[Scene change data]

▬▬▬

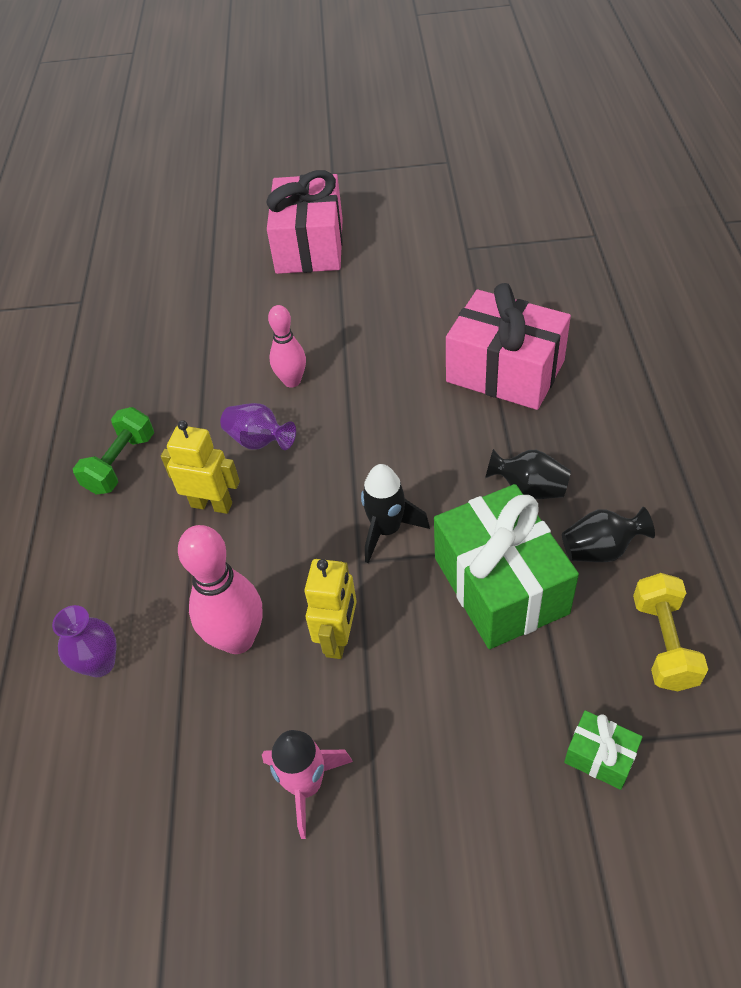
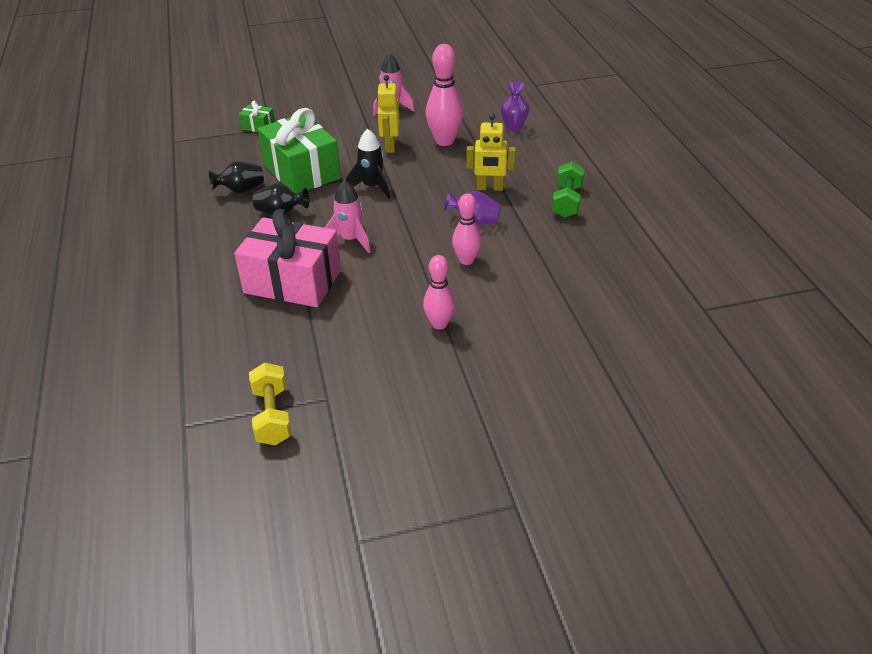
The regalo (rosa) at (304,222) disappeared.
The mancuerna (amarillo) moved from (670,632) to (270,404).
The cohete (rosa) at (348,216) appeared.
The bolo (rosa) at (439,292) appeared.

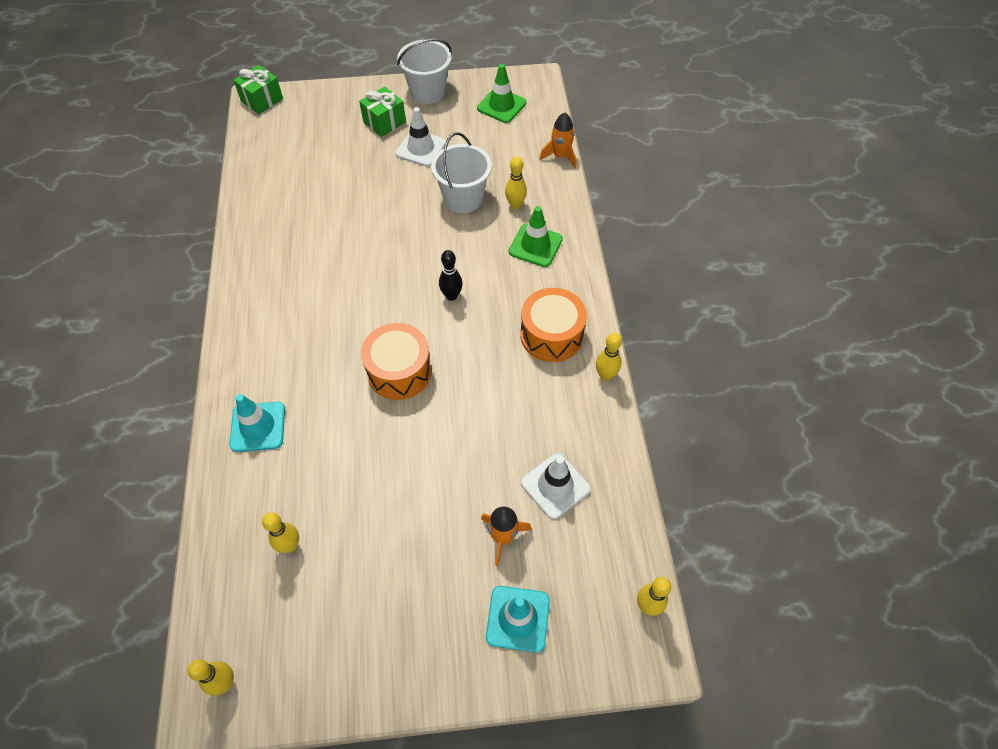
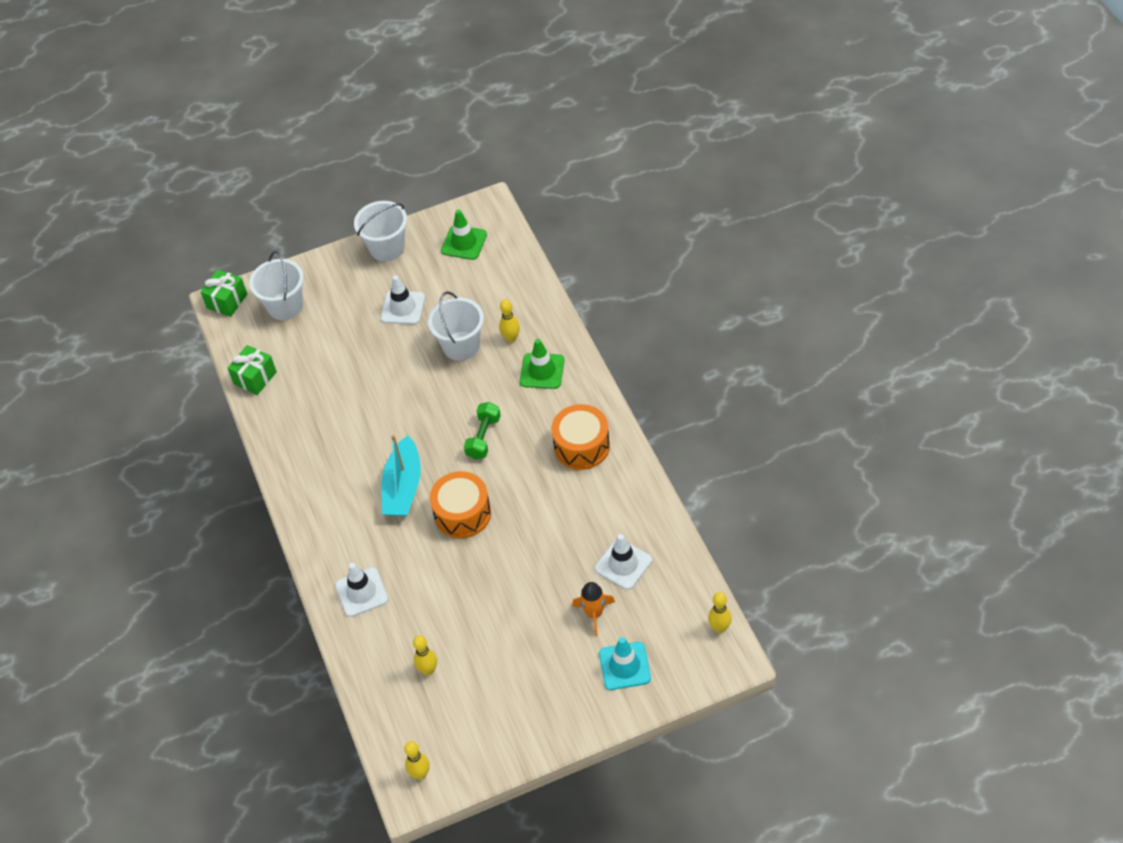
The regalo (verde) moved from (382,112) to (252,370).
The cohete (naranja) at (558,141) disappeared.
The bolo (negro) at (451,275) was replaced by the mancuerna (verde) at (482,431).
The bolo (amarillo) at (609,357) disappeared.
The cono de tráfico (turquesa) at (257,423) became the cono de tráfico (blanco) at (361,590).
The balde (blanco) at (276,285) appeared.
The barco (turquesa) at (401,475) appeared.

▬▬▬

Every record above must be copied exactly; none of the pictures belong in the copy.

## Worked solution
The regalo (rosa) at (304,222) disappeared.
The mancuerna (amarillo) moved from (670,632) to (270,404).
The cohete (rosa) at (348,216) appeared.
The bolo (rosa) at (439,292) appeared.

The regalo (verde) moved from (382,112) to (252,370).
The cohete (naranja) at (558,141) disappeared.
The bolo (negro) at (451,275) was replaced by the mancuerna (verde) at (482,431).
The bolo (amarillo) at (609,357) disappeared.
The cono de tráfico (turquesa) at (257,423) became the cono de tráfico (blanco) at (361,590).
The balde (blanco) at (276,285) appeared.
The barco (turquesa) at (401,475) appeared.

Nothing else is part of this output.